TASK PROMPT:
Set down exactly the lines from the one containing "R105: 10k (N1, N8) -> 10k (N4, N8)" through the end of the records below, both included, and nothing else.

[AVAILABLE DATA — start]

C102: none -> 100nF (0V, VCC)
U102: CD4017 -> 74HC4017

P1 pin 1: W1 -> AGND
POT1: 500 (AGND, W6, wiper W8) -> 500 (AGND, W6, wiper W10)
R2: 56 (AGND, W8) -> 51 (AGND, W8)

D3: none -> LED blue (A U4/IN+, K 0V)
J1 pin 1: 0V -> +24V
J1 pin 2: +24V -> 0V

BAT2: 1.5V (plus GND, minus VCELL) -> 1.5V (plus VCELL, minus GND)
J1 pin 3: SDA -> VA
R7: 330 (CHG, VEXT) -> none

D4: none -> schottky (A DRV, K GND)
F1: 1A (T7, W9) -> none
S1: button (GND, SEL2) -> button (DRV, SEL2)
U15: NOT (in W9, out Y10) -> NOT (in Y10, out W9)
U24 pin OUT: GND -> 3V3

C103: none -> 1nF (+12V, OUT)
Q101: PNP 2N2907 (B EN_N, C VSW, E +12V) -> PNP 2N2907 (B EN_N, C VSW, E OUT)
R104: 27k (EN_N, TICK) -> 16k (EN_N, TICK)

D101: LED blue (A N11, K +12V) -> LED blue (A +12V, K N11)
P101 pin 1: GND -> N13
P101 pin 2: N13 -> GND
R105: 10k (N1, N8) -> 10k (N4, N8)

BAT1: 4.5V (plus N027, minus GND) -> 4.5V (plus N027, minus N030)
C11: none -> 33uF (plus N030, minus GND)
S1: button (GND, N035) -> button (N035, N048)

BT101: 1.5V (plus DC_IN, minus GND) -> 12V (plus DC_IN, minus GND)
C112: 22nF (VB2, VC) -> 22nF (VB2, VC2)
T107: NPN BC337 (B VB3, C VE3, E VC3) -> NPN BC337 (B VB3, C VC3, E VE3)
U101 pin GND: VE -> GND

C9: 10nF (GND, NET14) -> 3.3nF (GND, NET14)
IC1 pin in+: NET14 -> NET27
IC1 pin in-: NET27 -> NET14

[AVAILABLE DATA — finish]

RESPONSE TO THIS EXERCISE:
R105: 10k (N1, N8) -> 10k (N4, N8)

BAT1: 4.5V (plus N027, minus GND) -> 4.5V (plus N027, minus N030)
C11: none -> 33uF (plus N030, minus GND)
S1: button (GND, N035) -> button (N035, N048)

BT101: 1.5V (plus DC_IN, minus GND) -> 12V (plus DC_IN, minus GND)
C112: 22nF (VB2, VC) -> 22nF (VB2, VC2)
T107: NPN BC337 (B VB3, C VE3, E VC3) -> NPN BC337 (B VB3, C VC3, E VE3)
U101 pin GND: VE -> GND

C9: 10nF (GND, NET14) -> 3.3nF (GND, NET14)
IC1 pin in+: NET14 -> NET27
IC1 pin in-: NET27 -> NET14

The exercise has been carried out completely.